* EXERCISE DESCRIPTION
For the material that follows, list every line containing the word "ECHO".

* WORKING DATA
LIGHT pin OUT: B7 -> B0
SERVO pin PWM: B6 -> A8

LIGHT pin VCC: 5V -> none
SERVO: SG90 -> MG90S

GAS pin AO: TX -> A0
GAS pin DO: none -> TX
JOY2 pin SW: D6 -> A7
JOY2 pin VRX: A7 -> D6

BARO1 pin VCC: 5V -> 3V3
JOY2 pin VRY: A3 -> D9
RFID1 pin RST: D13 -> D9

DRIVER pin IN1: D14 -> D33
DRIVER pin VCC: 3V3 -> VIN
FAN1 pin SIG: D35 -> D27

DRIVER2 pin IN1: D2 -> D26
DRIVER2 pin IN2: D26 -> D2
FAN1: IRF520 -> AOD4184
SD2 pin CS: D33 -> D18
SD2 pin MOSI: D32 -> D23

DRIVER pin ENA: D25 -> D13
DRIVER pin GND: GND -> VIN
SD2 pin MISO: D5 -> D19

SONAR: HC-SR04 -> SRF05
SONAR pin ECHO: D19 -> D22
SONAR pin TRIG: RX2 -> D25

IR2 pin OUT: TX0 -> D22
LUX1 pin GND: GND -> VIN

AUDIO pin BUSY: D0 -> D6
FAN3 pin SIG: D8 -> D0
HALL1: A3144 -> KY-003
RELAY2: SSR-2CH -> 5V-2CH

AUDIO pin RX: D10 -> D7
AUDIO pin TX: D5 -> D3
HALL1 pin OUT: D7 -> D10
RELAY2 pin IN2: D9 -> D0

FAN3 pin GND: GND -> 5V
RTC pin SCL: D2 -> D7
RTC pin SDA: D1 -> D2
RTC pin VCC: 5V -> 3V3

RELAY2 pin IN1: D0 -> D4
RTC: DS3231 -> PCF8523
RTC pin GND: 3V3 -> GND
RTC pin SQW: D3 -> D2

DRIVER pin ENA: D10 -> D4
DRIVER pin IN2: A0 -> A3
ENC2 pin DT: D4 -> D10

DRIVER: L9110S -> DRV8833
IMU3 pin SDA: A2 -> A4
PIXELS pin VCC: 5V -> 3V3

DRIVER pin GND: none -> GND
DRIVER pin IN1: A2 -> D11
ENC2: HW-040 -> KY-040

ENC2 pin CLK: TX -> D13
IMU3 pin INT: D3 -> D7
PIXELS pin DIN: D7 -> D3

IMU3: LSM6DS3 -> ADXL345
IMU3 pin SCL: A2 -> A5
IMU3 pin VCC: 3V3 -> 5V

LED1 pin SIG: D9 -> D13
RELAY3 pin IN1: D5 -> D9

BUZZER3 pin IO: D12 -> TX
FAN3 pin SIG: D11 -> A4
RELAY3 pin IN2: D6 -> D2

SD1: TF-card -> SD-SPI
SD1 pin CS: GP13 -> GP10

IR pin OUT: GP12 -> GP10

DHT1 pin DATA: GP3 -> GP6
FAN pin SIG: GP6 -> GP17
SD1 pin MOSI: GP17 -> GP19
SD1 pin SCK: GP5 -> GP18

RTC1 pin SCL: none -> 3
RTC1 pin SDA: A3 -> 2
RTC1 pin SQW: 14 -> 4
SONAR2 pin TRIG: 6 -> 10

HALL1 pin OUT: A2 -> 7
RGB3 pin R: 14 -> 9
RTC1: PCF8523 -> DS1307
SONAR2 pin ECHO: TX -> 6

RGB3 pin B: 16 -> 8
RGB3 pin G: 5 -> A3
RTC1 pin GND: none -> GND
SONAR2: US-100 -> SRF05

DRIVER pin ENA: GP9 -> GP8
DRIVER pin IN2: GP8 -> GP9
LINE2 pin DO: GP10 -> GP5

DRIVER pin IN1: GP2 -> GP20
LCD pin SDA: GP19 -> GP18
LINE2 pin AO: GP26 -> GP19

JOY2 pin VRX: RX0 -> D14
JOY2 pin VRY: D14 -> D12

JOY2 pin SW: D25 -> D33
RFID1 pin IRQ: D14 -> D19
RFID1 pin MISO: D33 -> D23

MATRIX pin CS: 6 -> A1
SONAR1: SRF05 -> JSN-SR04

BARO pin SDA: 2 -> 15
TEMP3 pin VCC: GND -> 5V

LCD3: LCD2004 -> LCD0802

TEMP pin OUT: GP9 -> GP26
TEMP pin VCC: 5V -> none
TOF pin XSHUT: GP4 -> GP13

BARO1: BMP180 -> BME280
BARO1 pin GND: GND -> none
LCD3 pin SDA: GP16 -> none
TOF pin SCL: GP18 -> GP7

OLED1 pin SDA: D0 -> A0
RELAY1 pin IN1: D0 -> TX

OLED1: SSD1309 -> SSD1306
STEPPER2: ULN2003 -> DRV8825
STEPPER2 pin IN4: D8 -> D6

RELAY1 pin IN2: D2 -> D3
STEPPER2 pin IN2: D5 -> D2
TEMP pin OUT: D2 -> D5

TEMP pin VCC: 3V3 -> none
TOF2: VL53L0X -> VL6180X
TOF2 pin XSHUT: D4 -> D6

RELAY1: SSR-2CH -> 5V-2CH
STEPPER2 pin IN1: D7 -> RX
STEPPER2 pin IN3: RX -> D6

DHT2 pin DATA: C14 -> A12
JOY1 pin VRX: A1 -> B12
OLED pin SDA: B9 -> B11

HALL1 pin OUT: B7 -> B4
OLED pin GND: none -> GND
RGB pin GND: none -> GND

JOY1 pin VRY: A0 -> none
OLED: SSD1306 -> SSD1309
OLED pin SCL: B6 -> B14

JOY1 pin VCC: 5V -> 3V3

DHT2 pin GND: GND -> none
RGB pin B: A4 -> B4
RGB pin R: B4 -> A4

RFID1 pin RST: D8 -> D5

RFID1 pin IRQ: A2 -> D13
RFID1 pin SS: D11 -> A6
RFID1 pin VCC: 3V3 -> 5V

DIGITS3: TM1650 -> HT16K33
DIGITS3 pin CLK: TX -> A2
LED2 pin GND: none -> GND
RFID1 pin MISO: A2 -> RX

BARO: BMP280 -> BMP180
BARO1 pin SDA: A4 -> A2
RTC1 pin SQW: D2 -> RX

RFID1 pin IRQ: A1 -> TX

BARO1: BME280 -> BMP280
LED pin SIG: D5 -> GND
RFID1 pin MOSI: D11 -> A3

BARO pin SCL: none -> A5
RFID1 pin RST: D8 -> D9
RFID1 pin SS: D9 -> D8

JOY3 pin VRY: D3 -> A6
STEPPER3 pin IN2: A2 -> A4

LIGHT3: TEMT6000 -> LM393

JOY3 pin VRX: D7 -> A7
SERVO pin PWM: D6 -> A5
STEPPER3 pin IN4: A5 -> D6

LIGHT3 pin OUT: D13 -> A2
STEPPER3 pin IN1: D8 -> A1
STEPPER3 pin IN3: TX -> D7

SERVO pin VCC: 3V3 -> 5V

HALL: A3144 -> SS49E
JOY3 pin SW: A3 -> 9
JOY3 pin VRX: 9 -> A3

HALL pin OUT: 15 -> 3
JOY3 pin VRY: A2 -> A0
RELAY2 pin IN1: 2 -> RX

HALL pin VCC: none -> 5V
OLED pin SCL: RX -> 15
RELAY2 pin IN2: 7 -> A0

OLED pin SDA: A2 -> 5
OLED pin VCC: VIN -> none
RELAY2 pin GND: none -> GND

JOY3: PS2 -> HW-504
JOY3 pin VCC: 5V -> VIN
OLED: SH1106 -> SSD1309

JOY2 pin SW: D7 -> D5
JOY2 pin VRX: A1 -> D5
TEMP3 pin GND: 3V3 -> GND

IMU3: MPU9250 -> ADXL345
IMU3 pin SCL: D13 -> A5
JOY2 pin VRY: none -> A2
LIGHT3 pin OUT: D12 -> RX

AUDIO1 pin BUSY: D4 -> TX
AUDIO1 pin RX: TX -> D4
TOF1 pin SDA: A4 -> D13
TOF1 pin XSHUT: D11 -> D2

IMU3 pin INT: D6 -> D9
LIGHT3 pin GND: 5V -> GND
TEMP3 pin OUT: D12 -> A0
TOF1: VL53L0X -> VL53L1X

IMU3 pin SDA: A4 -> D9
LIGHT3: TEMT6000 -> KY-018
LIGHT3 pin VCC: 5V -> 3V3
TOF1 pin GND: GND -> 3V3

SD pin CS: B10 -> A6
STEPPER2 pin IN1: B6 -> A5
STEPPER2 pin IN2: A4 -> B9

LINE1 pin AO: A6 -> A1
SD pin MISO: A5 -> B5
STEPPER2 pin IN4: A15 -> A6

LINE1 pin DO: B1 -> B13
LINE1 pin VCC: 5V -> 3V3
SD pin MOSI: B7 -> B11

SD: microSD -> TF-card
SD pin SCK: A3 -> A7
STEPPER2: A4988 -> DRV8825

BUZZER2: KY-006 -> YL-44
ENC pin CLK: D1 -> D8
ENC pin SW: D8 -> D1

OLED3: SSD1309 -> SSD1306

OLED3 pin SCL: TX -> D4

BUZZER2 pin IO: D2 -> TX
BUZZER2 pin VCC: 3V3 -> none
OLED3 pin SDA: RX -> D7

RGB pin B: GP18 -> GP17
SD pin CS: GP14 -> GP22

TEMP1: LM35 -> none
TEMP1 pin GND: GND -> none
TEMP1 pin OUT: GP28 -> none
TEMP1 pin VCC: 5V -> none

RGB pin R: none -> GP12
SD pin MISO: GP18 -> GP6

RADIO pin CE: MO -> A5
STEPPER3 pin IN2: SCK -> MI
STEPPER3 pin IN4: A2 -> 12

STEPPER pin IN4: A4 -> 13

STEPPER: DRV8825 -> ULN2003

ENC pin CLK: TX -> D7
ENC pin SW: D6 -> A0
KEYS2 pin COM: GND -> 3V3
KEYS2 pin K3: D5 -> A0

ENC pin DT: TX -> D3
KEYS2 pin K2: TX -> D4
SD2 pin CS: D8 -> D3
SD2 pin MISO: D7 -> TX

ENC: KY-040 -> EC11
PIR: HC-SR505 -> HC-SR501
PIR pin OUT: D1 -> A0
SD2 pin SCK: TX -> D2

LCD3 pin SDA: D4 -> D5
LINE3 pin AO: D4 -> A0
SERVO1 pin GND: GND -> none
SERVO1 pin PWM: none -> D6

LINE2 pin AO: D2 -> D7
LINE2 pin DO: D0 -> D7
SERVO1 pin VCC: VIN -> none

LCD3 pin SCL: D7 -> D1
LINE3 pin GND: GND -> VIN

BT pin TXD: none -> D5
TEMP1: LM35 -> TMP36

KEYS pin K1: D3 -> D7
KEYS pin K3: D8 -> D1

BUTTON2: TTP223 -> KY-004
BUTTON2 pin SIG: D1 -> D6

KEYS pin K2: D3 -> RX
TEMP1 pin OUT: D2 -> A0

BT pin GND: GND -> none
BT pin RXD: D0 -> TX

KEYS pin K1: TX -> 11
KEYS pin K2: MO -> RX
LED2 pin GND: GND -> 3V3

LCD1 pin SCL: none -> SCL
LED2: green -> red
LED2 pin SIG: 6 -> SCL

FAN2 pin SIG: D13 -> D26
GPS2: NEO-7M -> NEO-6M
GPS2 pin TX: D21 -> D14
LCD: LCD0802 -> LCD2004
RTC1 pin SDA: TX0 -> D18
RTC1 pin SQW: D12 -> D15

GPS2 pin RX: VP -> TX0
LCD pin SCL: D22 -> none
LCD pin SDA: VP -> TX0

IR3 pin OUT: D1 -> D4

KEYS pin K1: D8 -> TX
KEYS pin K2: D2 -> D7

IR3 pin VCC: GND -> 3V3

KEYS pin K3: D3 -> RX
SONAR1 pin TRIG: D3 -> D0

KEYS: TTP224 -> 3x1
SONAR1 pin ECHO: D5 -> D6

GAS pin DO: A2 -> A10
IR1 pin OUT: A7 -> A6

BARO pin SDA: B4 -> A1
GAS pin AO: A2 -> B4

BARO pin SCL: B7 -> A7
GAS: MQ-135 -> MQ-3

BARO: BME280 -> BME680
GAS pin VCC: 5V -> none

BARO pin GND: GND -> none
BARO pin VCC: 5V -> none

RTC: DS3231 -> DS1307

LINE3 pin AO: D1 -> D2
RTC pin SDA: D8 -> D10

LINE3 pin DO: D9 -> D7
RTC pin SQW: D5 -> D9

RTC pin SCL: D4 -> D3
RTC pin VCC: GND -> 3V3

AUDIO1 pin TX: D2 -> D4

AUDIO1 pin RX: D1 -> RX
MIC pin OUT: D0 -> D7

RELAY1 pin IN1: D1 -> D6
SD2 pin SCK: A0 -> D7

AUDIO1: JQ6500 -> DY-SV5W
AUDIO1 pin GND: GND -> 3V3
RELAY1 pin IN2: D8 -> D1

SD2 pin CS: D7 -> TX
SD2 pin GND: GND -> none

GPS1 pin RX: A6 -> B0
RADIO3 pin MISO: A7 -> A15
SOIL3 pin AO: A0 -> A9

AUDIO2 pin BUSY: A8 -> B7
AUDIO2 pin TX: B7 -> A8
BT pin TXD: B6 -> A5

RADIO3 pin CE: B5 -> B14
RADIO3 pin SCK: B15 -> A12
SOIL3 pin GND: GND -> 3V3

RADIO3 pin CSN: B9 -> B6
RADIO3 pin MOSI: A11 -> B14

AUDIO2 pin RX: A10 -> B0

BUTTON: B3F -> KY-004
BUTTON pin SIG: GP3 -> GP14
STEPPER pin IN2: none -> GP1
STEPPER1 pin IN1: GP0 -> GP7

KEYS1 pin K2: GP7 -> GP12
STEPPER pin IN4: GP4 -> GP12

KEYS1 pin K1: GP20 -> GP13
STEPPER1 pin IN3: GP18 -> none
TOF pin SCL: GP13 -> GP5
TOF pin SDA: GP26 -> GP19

* SOLUTION TO THIS TASK
SONAR pin ECHO: D19 -> D22
SONAR2 pin ECHO: TX -> 6
SONAR1 pin ECHO: D5 -> D6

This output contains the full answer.